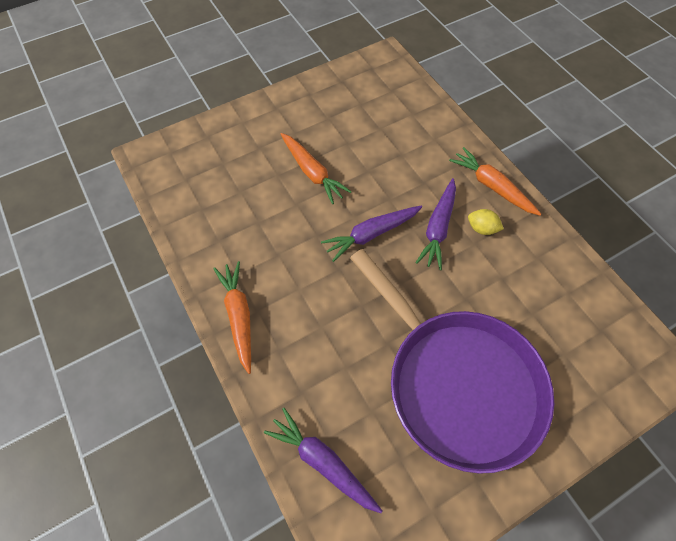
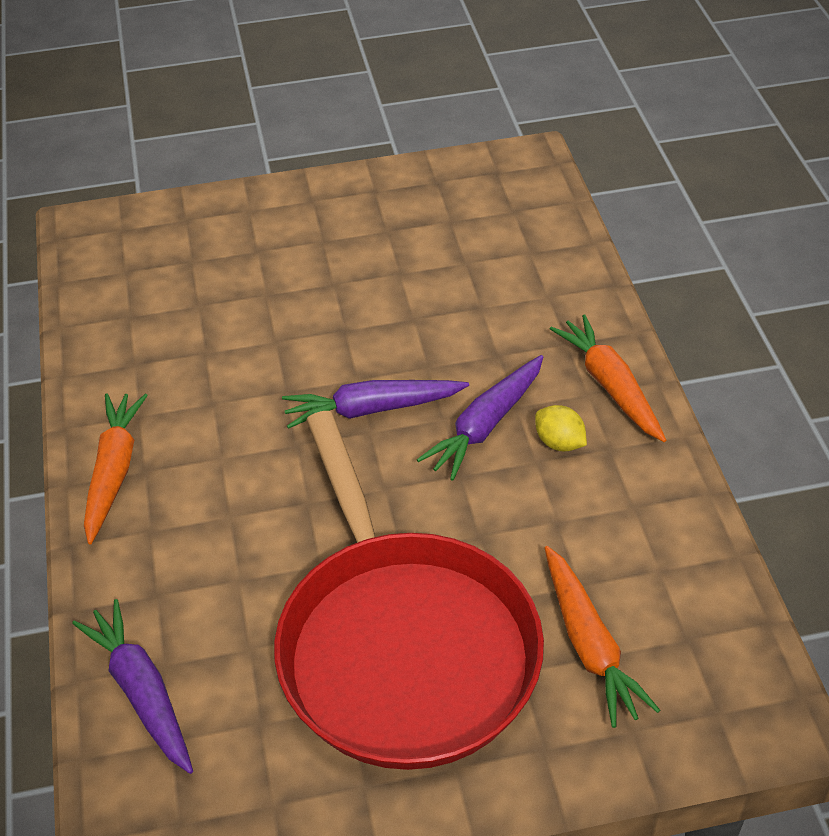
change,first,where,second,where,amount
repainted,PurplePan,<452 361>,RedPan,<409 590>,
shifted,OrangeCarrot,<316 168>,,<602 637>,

-=-=-=-=-

Exclude the pictures. Write out the remaining data exactly.

change,first,where,second,where,amount
repainted,PurplePan,<452 361>,RedPan,<409 590>,
shifted,OrangeCarrot,<316 168>,,<602 637>,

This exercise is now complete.